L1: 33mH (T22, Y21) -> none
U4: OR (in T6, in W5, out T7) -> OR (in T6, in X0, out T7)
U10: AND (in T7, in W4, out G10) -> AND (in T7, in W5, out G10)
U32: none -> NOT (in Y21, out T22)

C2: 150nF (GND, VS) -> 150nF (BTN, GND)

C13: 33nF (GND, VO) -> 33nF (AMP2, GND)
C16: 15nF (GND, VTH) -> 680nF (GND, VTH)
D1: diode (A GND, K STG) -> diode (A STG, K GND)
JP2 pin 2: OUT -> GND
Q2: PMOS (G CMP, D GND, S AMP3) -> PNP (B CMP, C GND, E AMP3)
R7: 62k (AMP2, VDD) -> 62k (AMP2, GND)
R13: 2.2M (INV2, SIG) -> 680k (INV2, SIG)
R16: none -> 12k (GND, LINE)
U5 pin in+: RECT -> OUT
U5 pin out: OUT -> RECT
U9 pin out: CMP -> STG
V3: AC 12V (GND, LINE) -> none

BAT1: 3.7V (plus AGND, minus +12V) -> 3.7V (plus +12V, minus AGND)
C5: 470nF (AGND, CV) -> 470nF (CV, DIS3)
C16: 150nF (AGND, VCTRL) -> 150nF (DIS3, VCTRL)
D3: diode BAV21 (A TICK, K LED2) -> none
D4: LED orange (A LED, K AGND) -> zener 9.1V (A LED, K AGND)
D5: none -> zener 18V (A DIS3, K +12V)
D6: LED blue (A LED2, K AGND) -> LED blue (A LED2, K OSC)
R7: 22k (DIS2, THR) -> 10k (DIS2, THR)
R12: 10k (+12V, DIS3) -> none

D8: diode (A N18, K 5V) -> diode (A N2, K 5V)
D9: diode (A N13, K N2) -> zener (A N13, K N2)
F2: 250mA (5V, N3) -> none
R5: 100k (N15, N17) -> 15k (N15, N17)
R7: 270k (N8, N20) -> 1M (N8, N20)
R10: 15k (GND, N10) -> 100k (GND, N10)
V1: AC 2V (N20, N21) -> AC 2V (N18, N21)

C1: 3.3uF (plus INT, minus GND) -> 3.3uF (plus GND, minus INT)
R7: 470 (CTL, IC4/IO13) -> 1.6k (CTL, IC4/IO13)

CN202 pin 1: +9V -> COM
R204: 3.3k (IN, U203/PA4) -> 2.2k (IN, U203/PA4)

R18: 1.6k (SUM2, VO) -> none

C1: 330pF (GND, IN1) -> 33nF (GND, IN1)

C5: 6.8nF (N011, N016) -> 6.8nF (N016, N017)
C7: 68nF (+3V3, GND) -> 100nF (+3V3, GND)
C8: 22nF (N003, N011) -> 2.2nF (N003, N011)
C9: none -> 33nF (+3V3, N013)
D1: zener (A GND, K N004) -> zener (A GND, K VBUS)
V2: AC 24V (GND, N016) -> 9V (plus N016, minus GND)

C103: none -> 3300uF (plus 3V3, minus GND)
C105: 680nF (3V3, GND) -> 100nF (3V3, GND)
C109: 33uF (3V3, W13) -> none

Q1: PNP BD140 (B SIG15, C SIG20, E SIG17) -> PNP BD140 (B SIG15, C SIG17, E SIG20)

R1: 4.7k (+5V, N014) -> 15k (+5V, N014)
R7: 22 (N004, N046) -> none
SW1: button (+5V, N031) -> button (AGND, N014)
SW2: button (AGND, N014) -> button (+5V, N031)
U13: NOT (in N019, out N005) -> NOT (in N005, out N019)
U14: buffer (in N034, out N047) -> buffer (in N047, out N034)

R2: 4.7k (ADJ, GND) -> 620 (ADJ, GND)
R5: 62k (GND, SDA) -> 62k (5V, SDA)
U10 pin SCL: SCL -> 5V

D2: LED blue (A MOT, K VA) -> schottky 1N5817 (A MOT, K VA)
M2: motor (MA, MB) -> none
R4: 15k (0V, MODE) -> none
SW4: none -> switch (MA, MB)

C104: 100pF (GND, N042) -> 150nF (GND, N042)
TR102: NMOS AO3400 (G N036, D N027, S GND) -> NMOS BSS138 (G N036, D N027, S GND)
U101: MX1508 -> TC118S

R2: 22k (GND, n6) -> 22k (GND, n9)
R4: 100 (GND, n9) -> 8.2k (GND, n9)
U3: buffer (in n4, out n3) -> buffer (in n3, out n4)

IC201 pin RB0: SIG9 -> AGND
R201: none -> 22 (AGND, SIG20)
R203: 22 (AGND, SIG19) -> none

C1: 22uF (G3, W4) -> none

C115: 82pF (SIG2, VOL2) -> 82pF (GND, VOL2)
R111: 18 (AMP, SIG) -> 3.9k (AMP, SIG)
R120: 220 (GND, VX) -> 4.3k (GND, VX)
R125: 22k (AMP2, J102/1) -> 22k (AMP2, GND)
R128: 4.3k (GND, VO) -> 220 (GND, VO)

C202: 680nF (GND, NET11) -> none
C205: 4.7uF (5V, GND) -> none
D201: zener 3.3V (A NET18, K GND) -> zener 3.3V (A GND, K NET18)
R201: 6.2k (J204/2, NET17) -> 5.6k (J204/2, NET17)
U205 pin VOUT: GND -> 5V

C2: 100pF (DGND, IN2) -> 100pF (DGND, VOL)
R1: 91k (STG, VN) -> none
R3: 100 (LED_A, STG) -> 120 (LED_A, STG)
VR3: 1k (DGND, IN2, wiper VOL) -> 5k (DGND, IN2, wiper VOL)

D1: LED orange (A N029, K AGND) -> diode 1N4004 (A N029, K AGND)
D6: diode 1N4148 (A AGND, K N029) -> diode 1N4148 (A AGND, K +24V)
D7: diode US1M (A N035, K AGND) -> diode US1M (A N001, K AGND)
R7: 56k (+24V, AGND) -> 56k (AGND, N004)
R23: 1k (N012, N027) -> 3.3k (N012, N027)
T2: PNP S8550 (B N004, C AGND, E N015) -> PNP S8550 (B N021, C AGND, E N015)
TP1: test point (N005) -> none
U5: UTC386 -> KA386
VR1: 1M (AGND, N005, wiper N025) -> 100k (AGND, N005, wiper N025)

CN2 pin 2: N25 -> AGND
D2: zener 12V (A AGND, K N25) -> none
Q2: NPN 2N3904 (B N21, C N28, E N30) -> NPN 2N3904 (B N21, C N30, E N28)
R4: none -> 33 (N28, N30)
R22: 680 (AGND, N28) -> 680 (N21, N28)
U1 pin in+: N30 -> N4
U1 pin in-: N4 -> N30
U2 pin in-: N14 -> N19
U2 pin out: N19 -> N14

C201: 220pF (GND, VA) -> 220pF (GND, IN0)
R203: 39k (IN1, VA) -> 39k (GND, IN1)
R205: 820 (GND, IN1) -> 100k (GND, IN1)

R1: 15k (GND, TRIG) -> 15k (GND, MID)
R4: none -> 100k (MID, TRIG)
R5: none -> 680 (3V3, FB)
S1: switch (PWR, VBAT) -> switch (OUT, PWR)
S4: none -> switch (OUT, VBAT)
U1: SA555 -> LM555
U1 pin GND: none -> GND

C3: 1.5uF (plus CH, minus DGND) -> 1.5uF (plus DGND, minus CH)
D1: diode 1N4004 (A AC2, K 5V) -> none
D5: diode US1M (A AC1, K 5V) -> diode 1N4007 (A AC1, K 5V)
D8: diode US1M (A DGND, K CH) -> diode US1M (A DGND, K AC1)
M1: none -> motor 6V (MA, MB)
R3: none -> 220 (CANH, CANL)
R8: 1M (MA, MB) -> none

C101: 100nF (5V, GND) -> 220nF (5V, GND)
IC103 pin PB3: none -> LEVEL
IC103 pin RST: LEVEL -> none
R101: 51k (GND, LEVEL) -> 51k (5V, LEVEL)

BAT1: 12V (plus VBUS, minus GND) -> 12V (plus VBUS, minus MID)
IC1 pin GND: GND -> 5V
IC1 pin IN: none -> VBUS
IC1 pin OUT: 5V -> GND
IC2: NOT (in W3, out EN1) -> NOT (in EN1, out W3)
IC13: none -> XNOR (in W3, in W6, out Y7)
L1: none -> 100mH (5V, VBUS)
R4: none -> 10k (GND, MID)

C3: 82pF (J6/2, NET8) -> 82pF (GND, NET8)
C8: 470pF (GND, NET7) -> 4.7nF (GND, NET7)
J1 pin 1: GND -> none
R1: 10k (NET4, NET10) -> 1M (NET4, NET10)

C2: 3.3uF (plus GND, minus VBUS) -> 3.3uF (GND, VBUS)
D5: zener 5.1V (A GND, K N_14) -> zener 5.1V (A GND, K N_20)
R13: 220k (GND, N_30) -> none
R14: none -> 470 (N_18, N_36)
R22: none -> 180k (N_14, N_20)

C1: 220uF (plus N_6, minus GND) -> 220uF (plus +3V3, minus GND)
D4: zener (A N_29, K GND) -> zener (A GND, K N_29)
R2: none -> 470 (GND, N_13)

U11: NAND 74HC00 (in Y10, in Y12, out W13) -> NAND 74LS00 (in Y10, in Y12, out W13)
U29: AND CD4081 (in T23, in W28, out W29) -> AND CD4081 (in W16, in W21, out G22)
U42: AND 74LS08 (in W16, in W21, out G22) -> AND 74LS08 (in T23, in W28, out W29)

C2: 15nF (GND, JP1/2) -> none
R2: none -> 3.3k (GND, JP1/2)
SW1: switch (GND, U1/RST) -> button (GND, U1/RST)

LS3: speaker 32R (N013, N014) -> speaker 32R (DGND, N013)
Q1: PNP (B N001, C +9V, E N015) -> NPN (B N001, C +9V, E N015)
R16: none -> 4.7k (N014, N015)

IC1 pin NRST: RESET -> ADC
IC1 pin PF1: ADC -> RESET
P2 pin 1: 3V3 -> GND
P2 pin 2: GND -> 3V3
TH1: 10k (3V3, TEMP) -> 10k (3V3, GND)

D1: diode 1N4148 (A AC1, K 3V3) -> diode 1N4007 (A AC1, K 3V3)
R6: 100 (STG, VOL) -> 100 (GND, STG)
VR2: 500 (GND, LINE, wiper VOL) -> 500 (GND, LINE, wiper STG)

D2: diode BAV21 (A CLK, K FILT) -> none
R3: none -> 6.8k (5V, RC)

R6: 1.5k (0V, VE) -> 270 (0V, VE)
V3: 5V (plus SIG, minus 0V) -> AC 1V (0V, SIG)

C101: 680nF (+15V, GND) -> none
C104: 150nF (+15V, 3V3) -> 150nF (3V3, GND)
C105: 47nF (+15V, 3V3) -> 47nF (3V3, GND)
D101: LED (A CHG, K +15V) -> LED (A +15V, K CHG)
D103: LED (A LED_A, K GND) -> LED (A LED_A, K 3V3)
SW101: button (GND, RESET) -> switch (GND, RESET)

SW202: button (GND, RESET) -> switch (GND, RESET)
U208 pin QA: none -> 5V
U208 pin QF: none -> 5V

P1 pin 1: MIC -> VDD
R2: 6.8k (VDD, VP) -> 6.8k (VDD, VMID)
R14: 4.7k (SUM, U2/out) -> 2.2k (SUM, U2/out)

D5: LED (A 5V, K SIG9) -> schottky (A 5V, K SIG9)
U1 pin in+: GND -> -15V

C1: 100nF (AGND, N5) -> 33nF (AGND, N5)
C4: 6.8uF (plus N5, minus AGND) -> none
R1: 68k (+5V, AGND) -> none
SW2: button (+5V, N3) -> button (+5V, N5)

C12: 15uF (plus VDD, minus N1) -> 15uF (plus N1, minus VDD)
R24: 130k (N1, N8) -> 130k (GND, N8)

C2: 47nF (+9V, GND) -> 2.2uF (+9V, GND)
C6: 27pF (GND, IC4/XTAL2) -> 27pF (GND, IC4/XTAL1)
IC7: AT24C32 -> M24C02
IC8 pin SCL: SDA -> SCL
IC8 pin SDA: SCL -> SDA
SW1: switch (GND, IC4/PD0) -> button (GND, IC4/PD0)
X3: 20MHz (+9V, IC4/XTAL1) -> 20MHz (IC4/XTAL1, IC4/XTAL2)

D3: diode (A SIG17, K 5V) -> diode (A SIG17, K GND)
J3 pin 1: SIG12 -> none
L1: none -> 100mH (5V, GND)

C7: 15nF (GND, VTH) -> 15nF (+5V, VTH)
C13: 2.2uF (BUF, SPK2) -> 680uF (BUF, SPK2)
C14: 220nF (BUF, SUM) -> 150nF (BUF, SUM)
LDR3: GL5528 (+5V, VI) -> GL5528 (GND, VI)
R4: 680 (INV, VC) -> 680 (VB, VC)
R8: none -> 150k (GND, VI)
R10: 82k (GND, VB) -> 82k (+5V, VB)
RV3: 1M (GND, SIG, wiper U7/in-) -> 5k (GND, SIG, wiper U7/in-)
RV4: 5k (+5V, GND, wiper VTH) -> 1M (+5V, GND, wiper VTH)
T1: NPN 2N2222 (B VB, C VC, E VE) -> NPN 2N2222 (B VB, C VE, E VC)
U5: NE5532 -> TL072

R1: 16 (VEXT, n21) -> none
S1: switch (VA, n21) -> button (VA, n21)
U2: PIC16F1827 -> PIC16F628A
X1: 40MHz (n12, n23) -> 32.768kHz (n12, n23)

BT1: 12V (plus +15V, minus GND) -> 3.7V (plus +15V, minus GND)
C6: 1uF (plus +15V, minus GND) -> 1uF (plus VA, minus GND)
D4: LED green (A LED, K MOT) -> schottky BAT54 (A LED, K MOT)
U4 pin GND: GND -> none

--- --- ---

→ Problem details: Starting at the line that has "C13: 33nF (GND, VO) -> 33nF (AMP2, GND)" in the records above, restate word for word every line until the one that has "BAT1: 3.7V (plus", and include that one as well.

→ Answer section:
C13: 33nF (GND, VO) -> 33nF (AMP2, GND)
C16: 15nF (GND, VTH) -> 680nF (GND, VTH)
D1: diode (A GND, K STG) -> diode (A STG, K GND)
JP2 pin 2: OUT -> GND
Q2: PMOS (G CMP, D GND, S AMP3) -> PNP (B CMP, C GND, E AMP3)
R7: 62k (AMP2, VDD) -> 62k (AMP2, GND)
R13: 2.2M (INV2, SIG) -> 680k (INV2, SIG)
R16: none -> 12k (GND, LINE)
U5 pin in+: RECT -> OUT
U5 pin out: OUT -> RECT
U9 pin out: CMP -> STG
V3: AC 12V (GND, LINE) -> none

BAT1: 3.7V (plus AGND, minus +12V) -> 3.7V (plus +12V, minus AGND)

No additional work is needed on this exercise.